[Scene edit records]
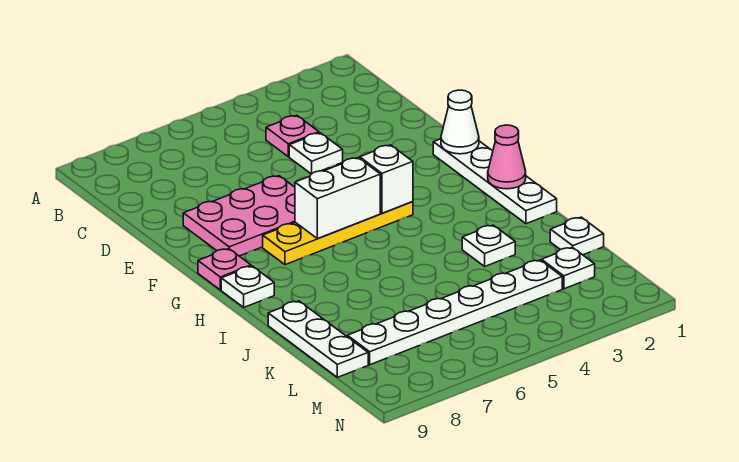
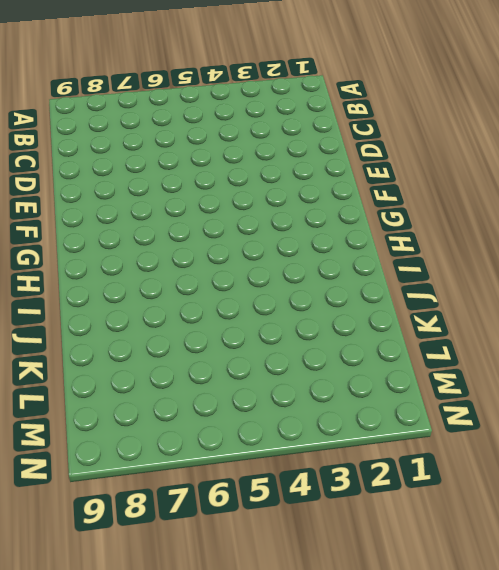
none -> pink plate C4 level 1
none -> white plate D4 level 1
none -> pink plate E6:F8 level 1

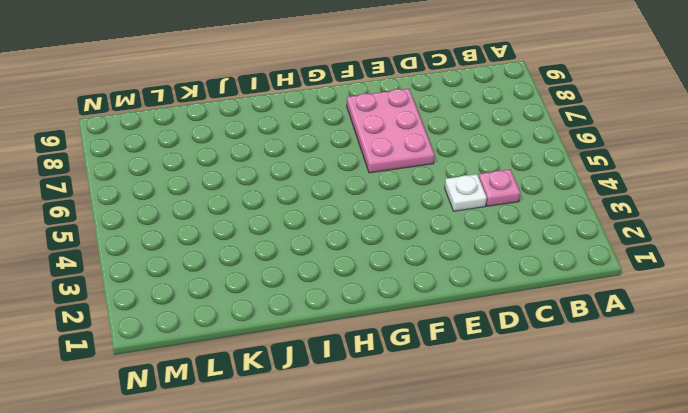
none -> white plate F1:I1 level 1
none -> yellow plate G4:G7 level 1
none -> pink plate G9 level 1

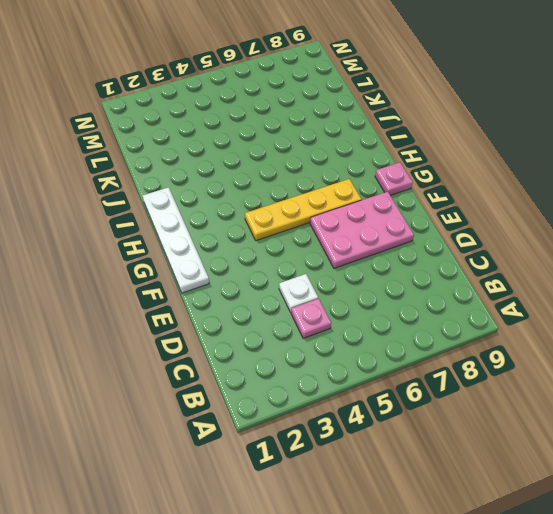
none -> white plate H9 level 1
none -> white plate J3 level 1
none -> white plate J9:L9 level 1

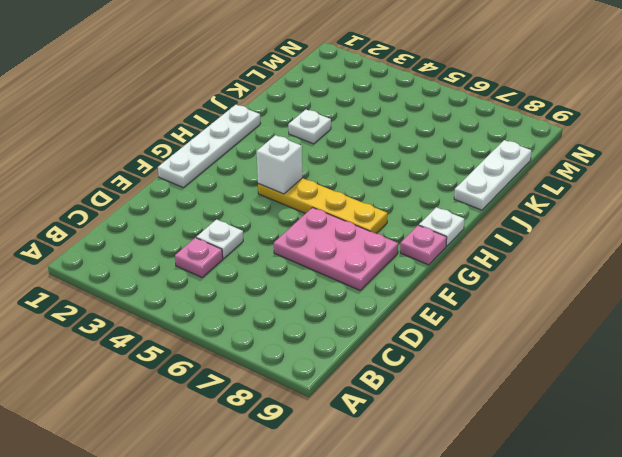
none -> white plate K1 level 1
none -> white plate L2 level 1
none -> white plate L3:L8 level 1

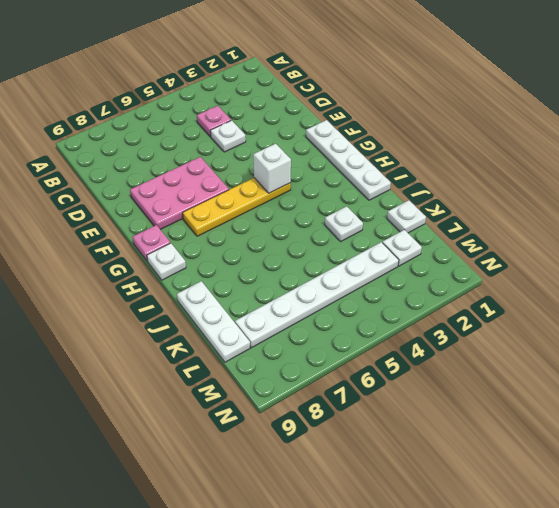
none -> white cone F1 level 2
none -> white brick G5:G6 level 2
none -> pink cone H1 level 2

## BRIEF
Wherever a line of the data above contains "plate", copy that line.

## TASK SOLUTION
none -> pink plate C4 level 1
none -> white plate D4 level 1
none -> pink plate E6:F8 level 1
none -> white plate F1:I1 level 1
none -> yellow plate G4:G7 level 1
none -> pink plate G9 level 1
none -> white plate H9 level 1
none -> white plate J3 level 1
none -> white plate J9:L9 level 1
none -> white plate K1 level 1
none -> white plate L2 level 1
none -> white plate L3:L8 level 1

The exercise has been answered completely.